Return every line of the records that contains the string "grace", treating uppercase and lowercase as different.

### The input
# # # #

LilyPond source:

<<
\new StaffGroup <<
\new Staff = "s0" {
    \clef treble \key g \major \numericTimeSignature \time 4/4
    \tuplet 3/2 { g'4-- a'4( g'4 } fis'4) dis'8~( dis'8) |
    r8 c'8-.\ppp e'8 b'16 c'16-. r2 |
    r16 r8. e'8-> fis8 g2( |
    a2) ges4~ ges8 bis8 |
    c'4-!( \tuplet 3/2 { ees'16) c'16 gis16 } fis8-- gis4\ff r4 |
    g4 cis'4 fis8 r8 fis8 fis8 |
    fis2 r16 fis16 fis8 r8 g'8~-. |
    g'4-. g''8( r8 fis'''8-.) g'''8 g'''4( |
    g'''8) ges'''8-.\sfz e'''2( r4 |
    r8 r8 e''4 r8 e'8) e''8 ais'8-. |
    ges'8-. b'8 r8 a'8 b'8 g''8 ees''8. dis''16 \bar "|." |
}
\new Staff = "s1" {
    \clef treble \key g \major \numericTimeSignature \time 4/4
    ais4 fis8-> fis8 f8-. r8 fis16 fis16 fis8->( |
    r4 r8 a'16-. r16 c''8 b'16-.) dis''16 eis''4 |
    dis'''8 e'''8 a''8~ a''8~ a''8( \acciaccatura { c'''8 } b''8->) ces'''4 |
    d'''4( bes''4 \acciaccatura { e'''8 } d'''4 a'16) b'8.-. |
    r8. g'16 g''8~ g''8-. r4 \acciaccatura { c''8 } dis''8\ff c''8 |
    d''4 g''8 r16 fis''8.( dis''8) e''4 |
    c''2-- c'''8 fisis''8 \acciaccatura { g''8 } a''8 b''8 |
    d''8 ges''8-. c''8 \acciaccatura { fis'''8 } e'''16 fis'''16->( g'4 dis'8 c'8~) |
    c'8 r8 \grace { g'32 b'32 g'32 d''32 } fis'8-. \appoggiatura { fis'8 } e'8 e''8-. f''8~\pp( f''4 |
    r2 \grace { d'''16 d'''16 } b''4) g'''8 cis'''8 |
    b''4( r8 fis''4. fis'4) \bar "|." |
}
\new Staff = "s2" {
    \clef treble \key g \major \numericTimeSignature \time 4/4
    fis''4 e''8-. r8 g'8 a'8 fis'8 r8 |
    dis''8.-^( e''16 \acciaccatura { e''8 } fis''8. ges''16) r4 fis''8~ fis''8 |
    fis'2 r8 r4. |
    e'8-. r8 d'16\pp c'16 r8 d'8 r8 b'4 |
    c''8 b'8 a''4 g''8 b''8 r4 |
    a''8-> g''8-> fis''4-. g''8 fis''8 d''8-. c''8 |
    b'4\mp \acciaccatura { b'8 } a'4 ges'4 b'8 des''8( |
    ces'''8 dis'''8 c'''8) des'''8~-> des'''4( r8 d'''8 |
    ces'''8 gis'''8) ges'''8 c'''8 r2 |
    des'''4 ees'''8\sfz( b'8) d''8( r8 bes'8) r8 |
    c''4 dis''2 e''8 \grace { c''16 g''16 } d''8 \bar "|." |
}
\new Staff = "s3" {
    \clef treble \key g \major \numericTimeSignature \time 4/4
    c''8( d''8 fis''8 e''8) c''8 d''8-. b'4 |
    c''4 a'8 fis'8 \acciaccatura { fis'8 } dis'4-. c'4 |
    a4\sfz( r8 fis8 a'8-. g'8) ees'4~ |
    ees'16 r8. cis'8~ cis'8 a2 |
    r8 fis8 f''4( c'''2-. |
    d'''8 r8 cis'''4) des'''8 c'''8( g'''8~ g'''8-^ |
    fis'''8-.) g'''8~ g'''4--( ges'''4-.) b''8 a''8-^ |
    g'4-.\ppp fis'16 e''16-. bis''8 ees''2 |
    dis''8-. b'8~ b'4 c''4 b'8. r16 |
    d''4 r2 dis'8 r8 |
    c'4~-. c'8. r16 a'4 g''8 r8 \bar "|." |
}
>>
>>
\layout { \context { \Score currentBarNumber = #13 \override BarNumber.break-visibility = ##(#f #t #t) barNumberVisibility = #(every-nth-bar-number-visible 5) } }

# # # #

### Expected output
    c'8 r8 \grace { g'32 b'32 g'32 d''32 } fis'8-. \appoggiatura { fis'8 } e'8 e''8-. f''8~\pp( f''4 |
    r2 \grace { d'''16 d'''16 } b''4) g'''8 cis'''8 |
    c''4 dis''2 e''8 \grace { c''16 g''16 } d''8 \bar "|." |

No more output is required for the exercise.